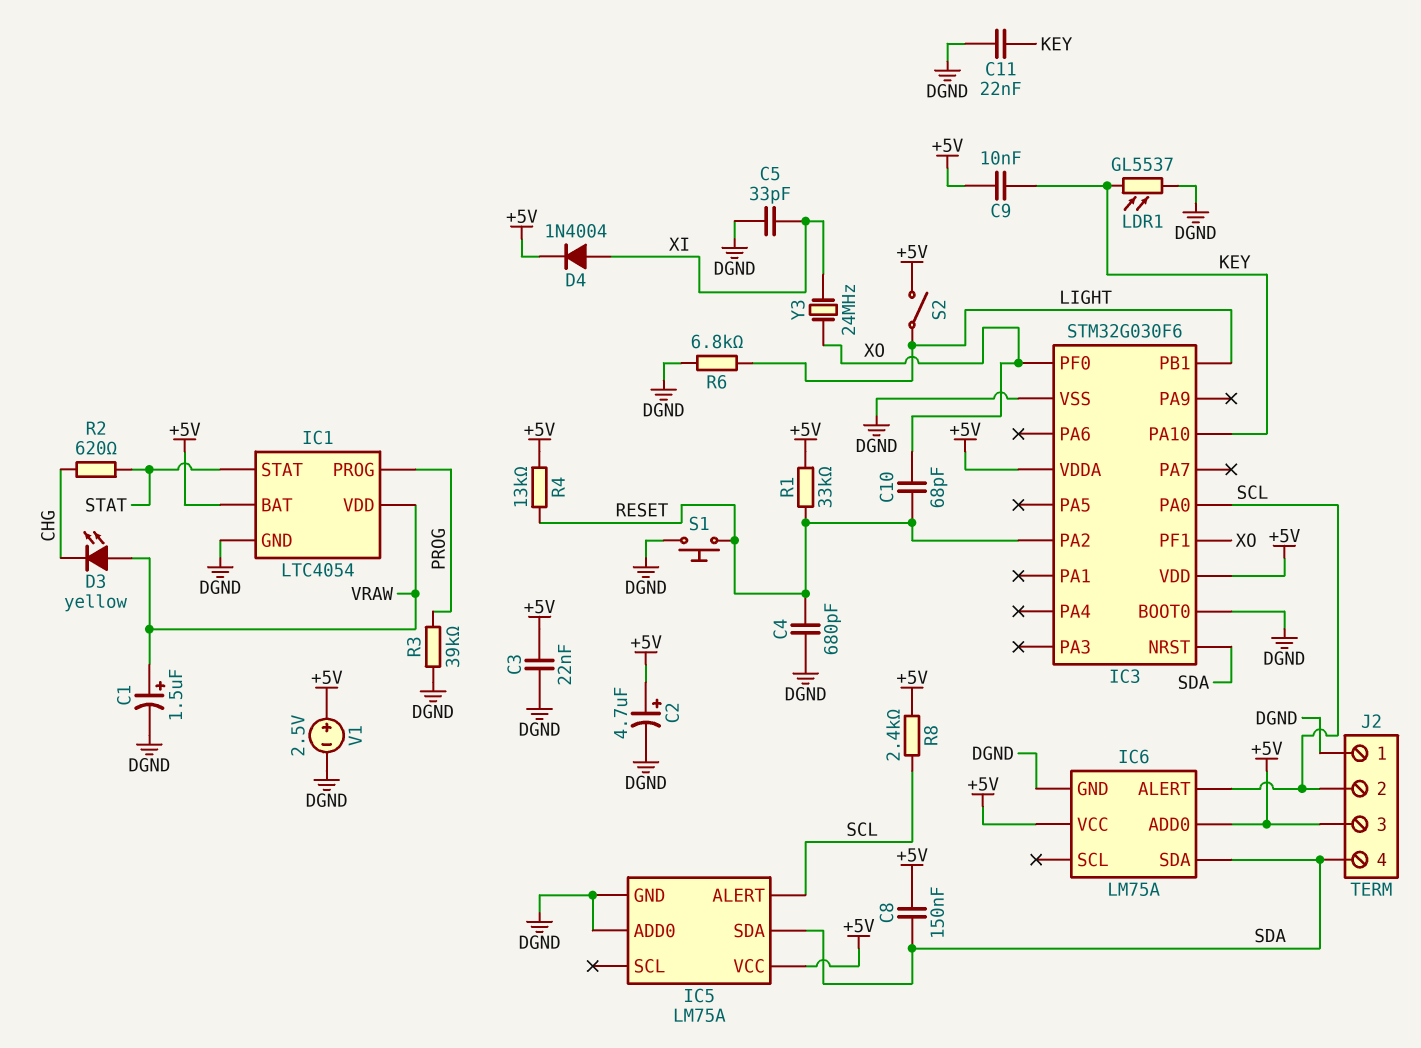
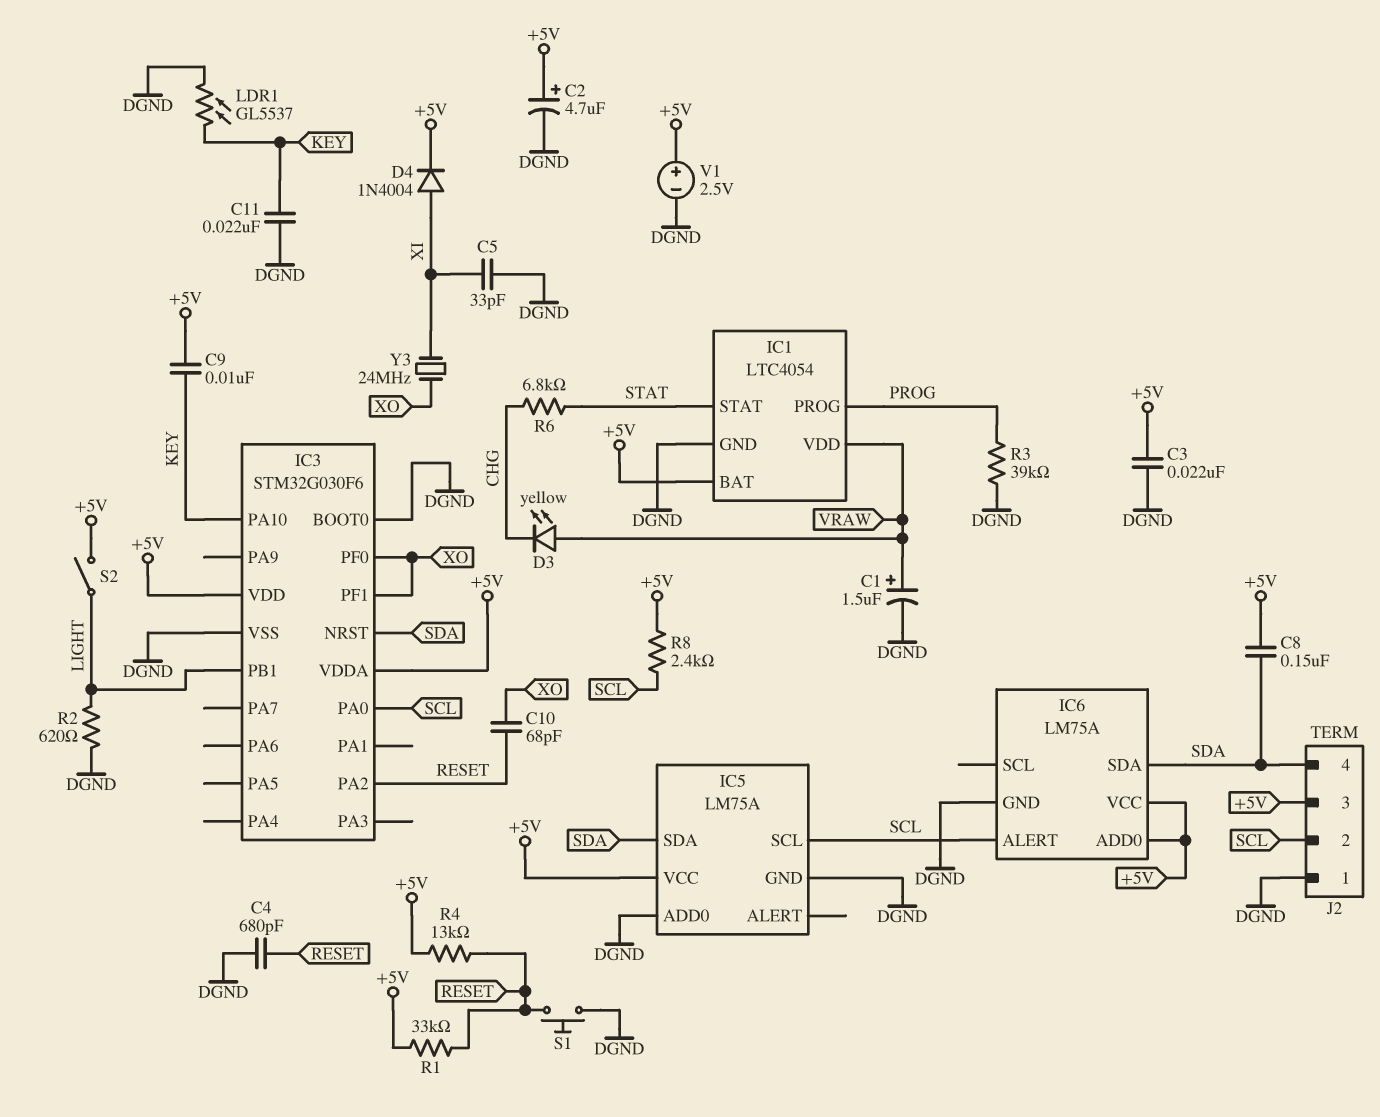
IC5 pin ALERT: SCL -> none
IC5 pin SCL: none -> SCL
R2: 620 (CHG, STAT) -> 620 (DGND, LIGHT)
R6: 6.8k (DGND, LIGHT) -> 6.8k (CHG, STAT)

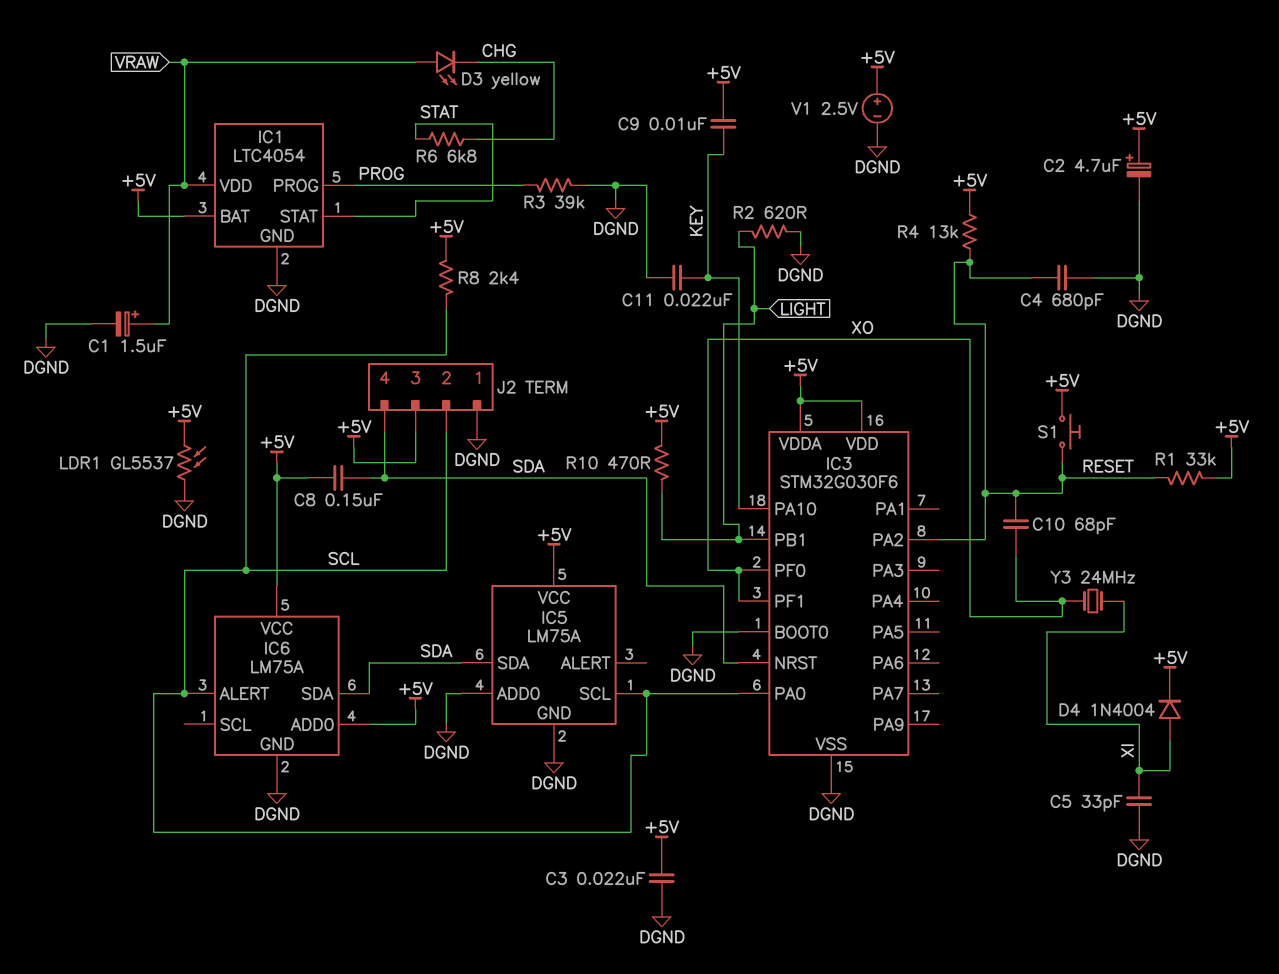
LDR1: GL5537 (DGND, KEY) -> GL5537 (+5V, DGND)
R10: none -> 470 (+5V, LIGHT)
S1: button (DGND, RESET) -> button (+5V, RESET)
S2: switch (+5V, LIGHT) -> none

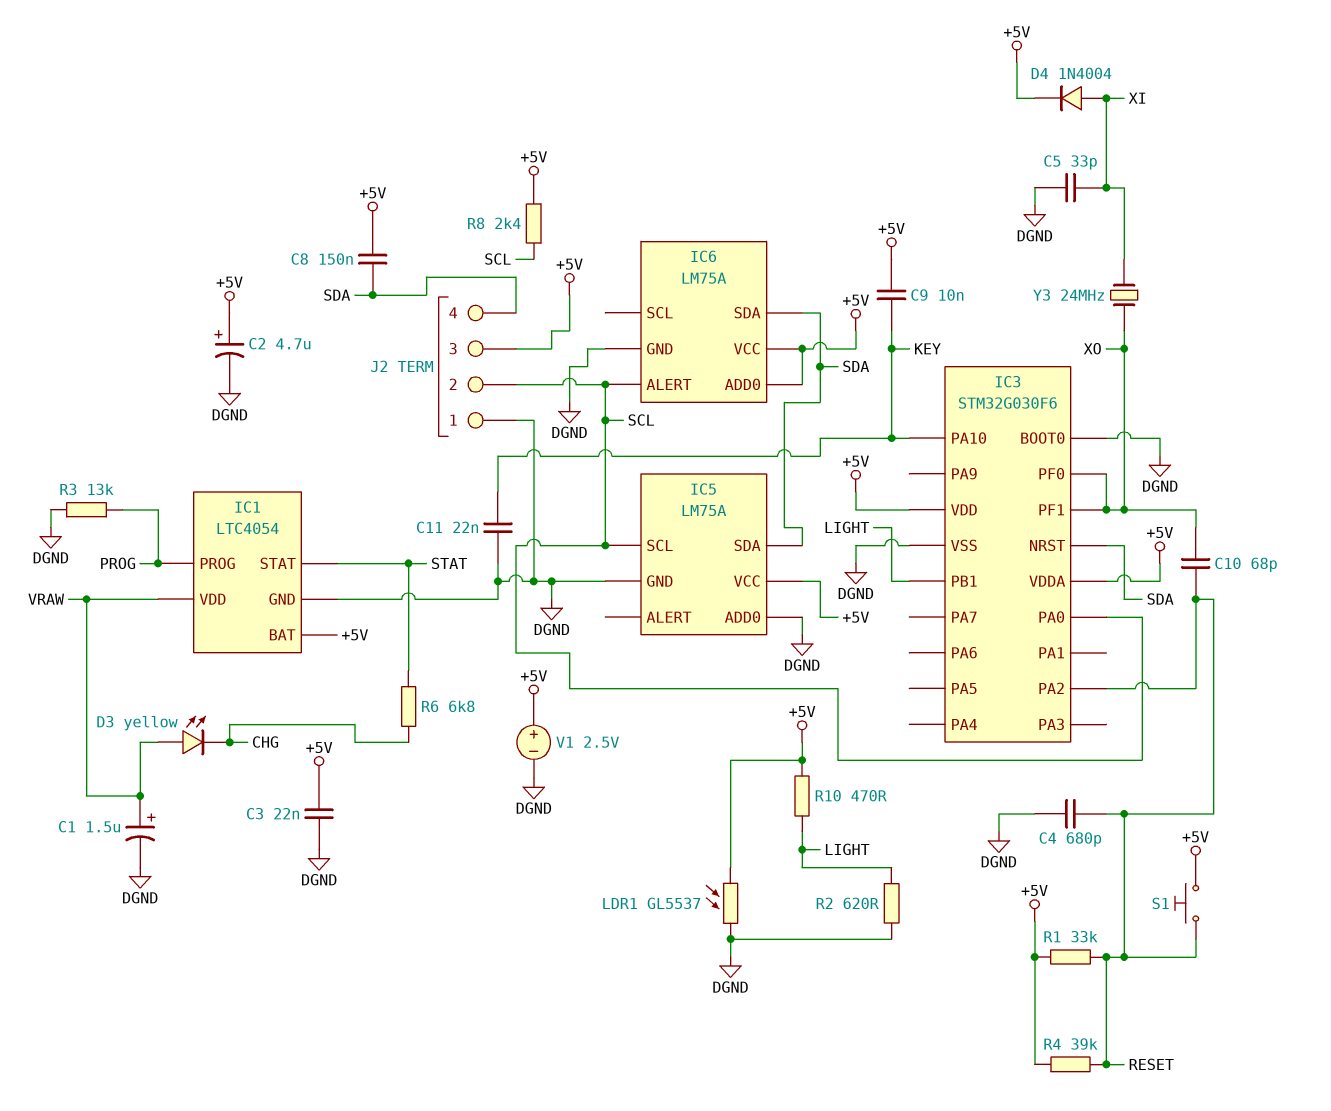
R3: 39k (DGND, PROG) -> 13k (DGND, PROG)
R4: 13k (+5V, RESET) -> 39k (+5V, RESET)

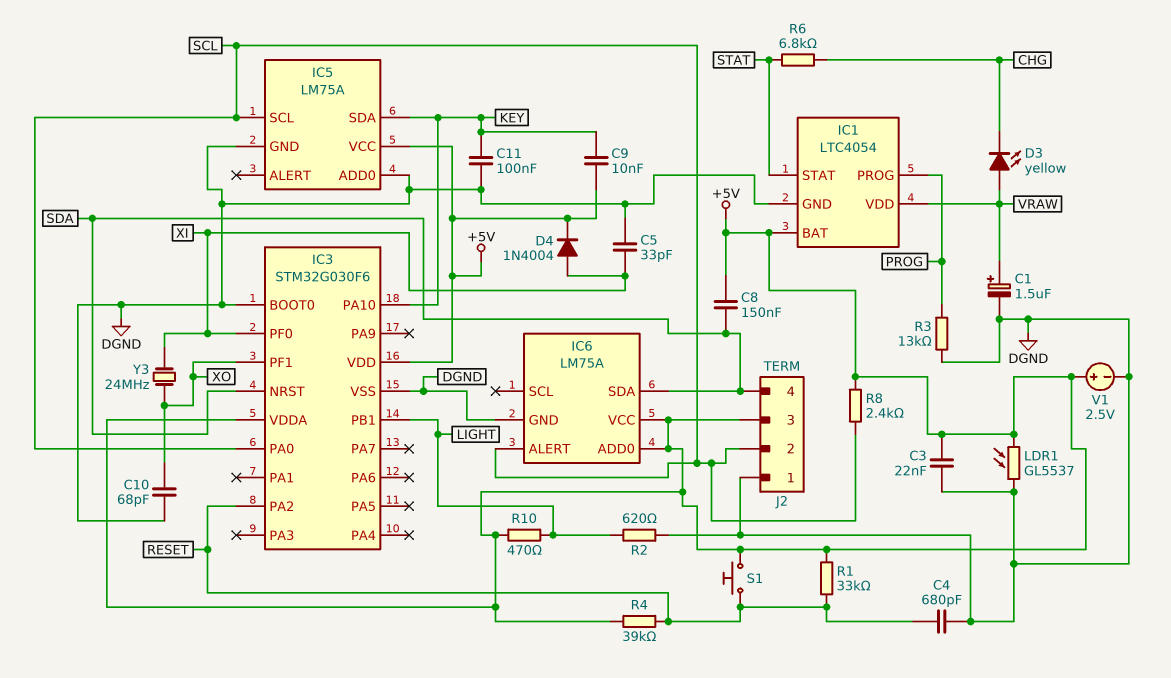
C2: 4.7uF (plus +5V, minus DGND) -> none
C10: 68pF (RESET, XO) -> 68pF (DGND, XO)
C11: 22nF (DGND, KEY) -> 100nF (DGND, KEY)
IC3 pin PF0: XO -> XI
IC5 pin SDA: SDA -> KEY

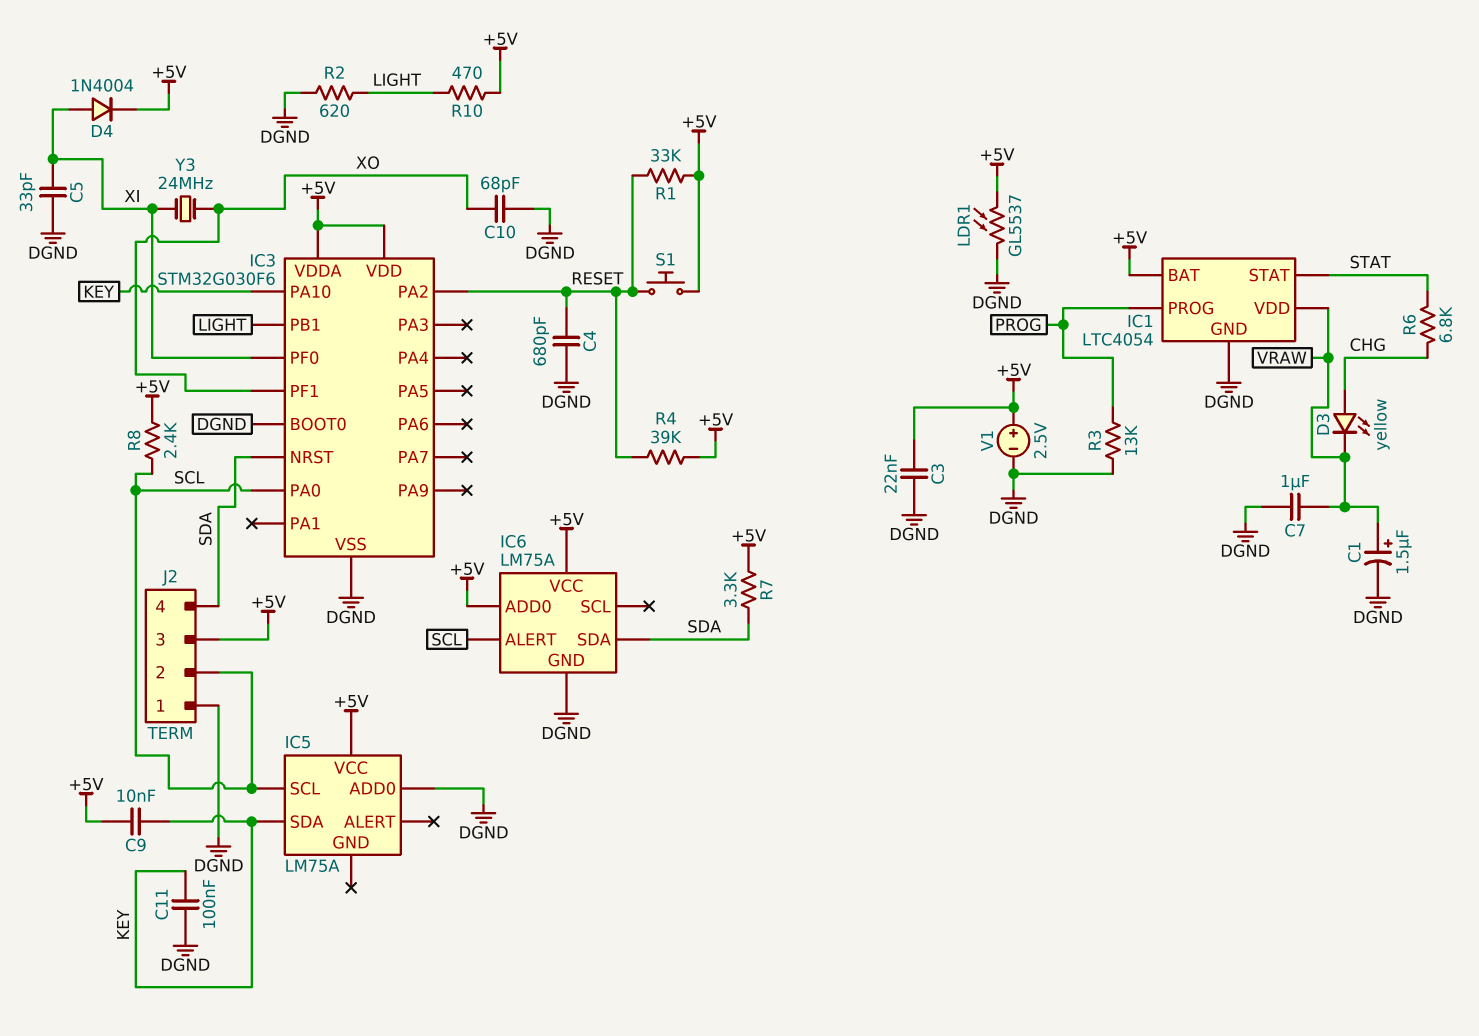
C7: none -> 1uF (DGND, VRAW)
C8: 150nF (+5V, SDA) -> none
D3: LED yellow (A VRAW, K CHG) -> LED yellow (A CHG, K VRAW)
IC5 pin GND: DGND -> none
R7: none -> 3.3k (+5V, SDA)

__Your task__
Search the listing above for the string "DGND". Copy every line that contains it.

__Output for this task__
R2: 620 (CHG, STAT) -> 620 (DGND, LIGHT)
R6: 6.8k (DGND, LIGHT) -> 6.8k (CHG, STAT)
LDR1: GL5537 (DGND, KEY) -> GL5537 (+5V, DGND)
S1: button (DGND, RESET) -> button (+5V, RESET)
R3: 39k (DGND, PROG) -> 13k (DGND, PROG)
C2: 4.7uF (plus +5V, minus DGND) -> none
C10: 68pF (RESET, XO) -> 68pF (DGND, XO)
C11: 22nF (DGND, KEY) -> 100nF (DGND, KEY)
C7: none -> 1uF (DGND, VRAW)
IC5 pin GND: DGND -> none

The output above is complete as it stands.